● WORK TO BE COMPLETED
The following data needs to be repeated exactly, with all images excluded.

● EXTRACTED INFORMATION
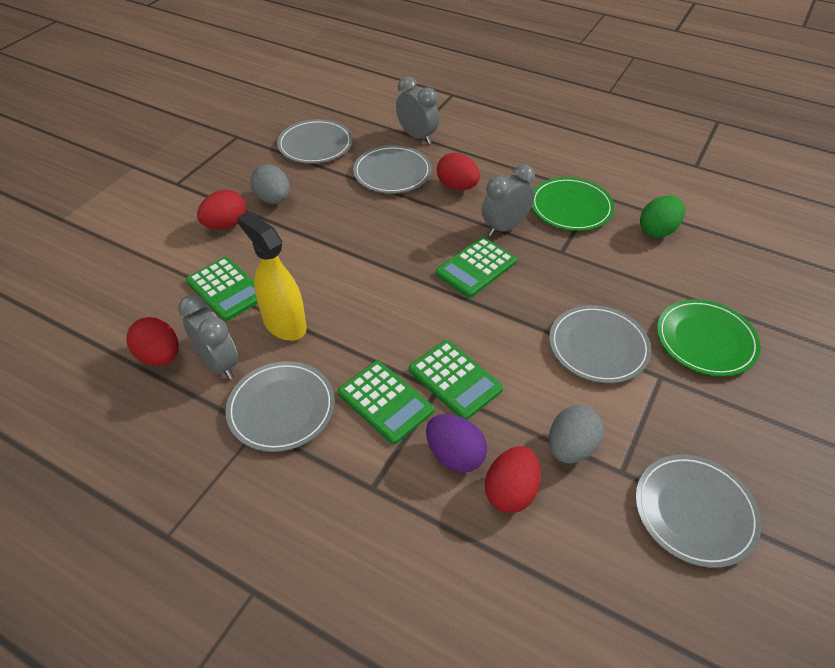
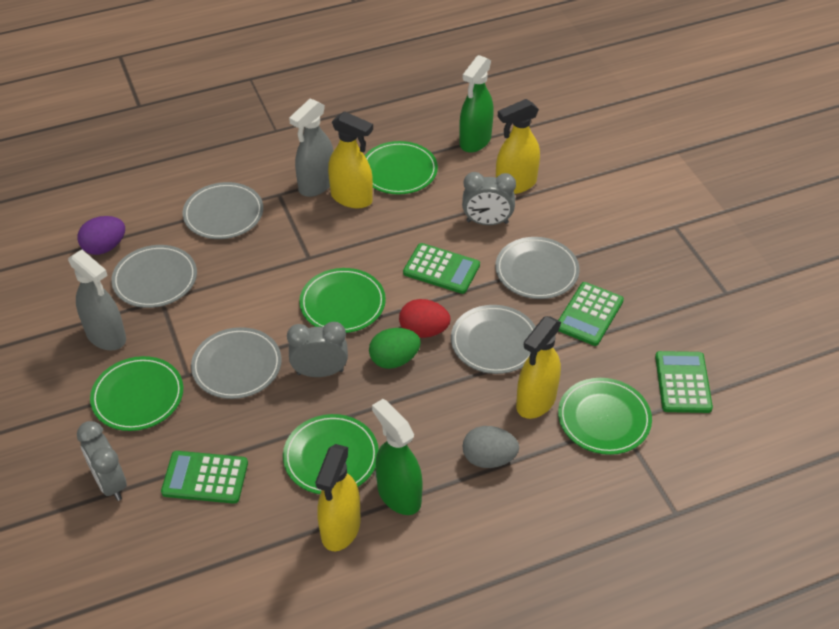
green plate: 2 -> 5
green spray bottle: 0 -> 2
grey egg: 2 -> 1
grey spray bottle: 0 -> 2
red egg: 4 -> 1
yellow spray bottle: 1 -> 4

● WORKED SOLUTION
green plate: 2 -> 5
green spray bottle: 0 -> 2
grey egg: 2 -> 1
grey spray bottle: 0 -> 2
red egg: 4 -> 1
yellow spray bottle: 1 -> 4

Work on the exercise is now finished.